## Task objective
Give the data again exactly as it appears, excluding any pictures.

Colored object tallies:
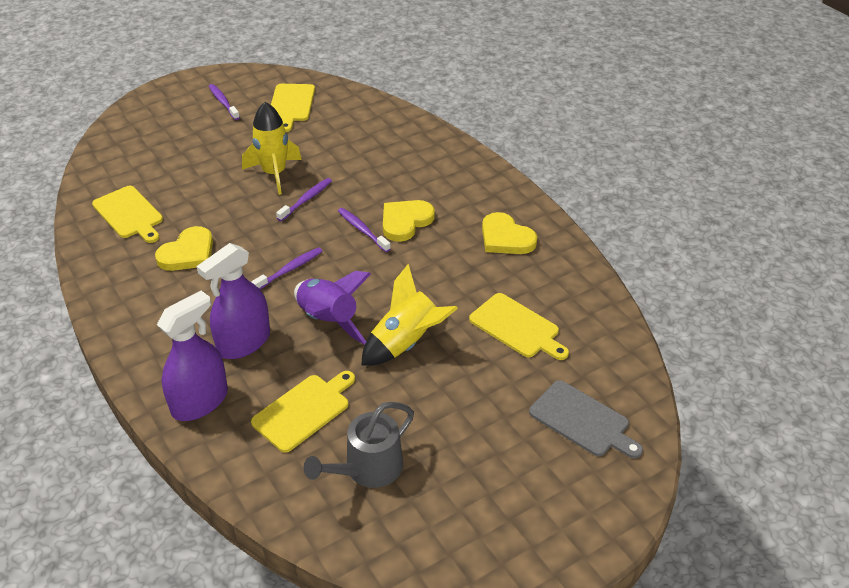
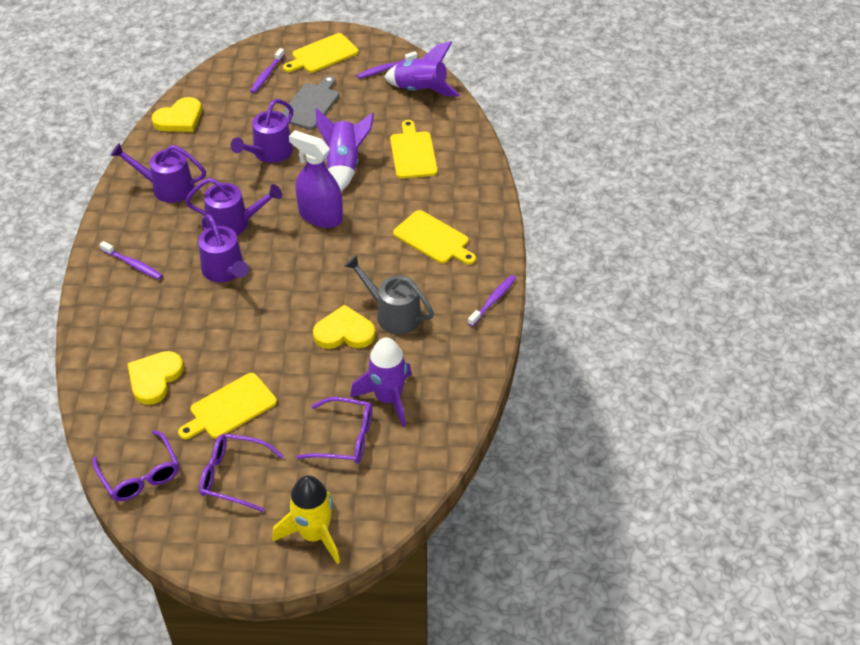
purple glasses: none = 0 -> [93,430,179,501] [199,433,284,512] [297,397,372,464] = 3
purple rocket: [294,271,371,345] = 1 -> [316,109,374,191] [350,338,412,427] [384,41,460,96] = 3
purple spray bottle: [157,291,228,421] [197,243,270,359] = 2 -> [289,130,343,228] = 1
purple watering can: none = 0 -> [111,143,206,203] [185,178,282,235] [198,214,249,283] [231,99,293,163] = 4
yellow rocket: [242,102,302,195] [361,264,458,366] = 2 -> [272,475,340,564] = 1

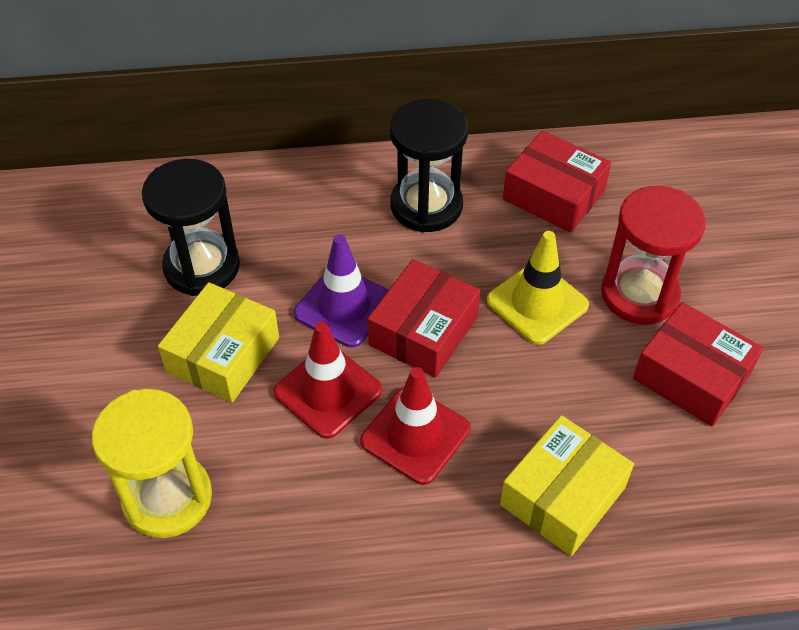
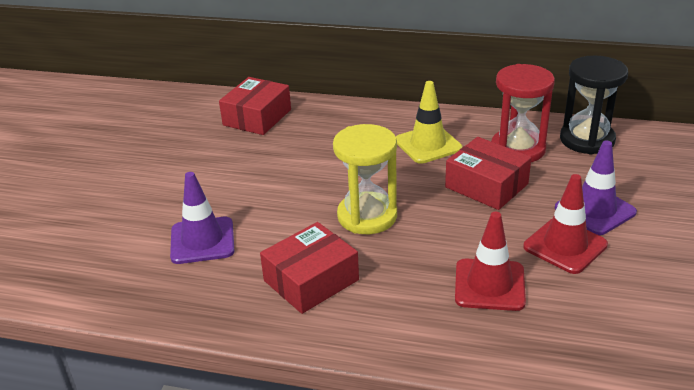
black hourglass: [142,159,240,296] [390,99,468,232] = 2 -> [560,56,628,154] = 1
purple traffic cone: [294,234,389,348] = 1 -> [170,172,235,264] [555,141,637,235] = 2
yellow box: [158,282,279,402] [500,415,634,556] = 2 -> none = 0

## Solved exercise
purple glasses: none = 0 -> [93,430,179,501] [199,433,284,512] [297,397,372,464] = 3
purple rocket: [294,271,371,345] = 1 -> [316,109,374,191] [350,338,412,427] [384,41,460,96] = 3
purple spray bottle: [157,291,228,421] [197,243,270,359] = 2 -> [289,130,343,228] = 1
purple watering can: none = 0 -> [111,143,206,203] [185,178,282,235] [198,214,249,283] [231,99,293,163] = 4
yellow rocket: [242,102,302,195] [361,264,458,366] = 2 -> [272,475,340,564] = 1

black hourglass: [142,159,240,296] [390,99,468,232] = 2 -> [560,56,628,154] = 1
purple traffic cone: [294,234,389,348] = 1 -> [170,172,235,264] [555,141,637,235] = 2
yellow box: [158,282,279,402] [500,415,634,556] = 2 -> none = 0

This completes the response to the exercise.